What you should do: From top to bottom, return the listing exactly as it appears, omitting its images.

Data provided:
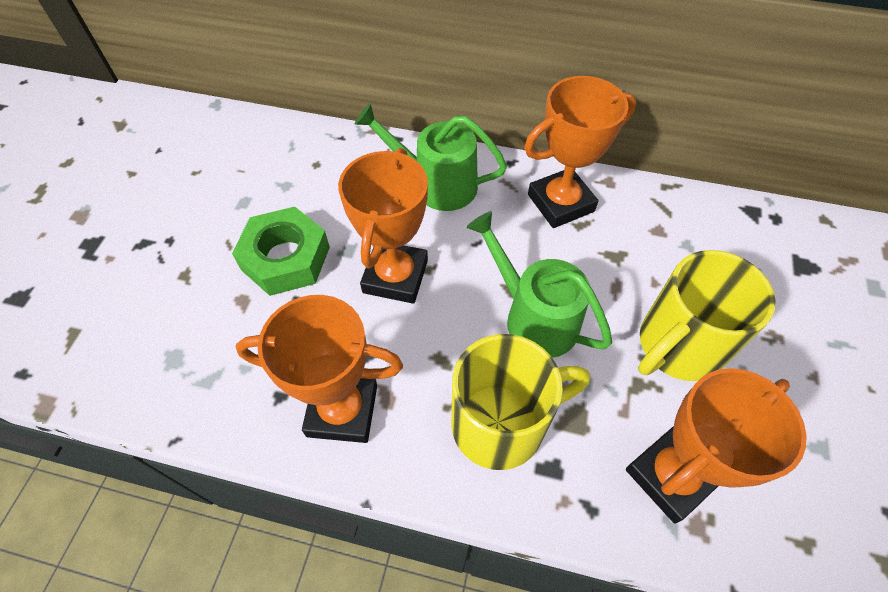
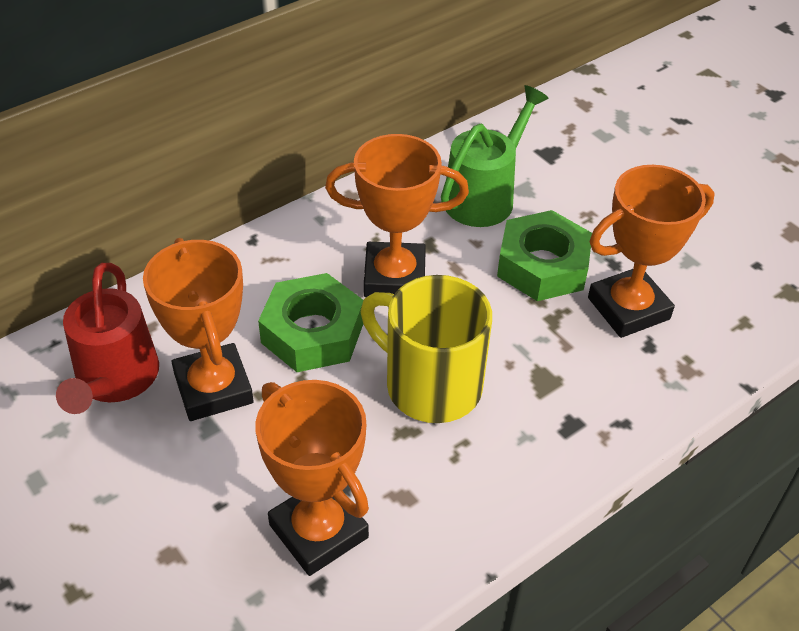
green nut: 1 -> 2
green watering can: 2 -> 1
red watering can: 0 -> 1
yellow mug: 2 -> 1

Response area:
green nut: 1 -> 2
green watering can: 2 -> 1
red watering can: 0 -> 1
yellow mug: 2 -> 1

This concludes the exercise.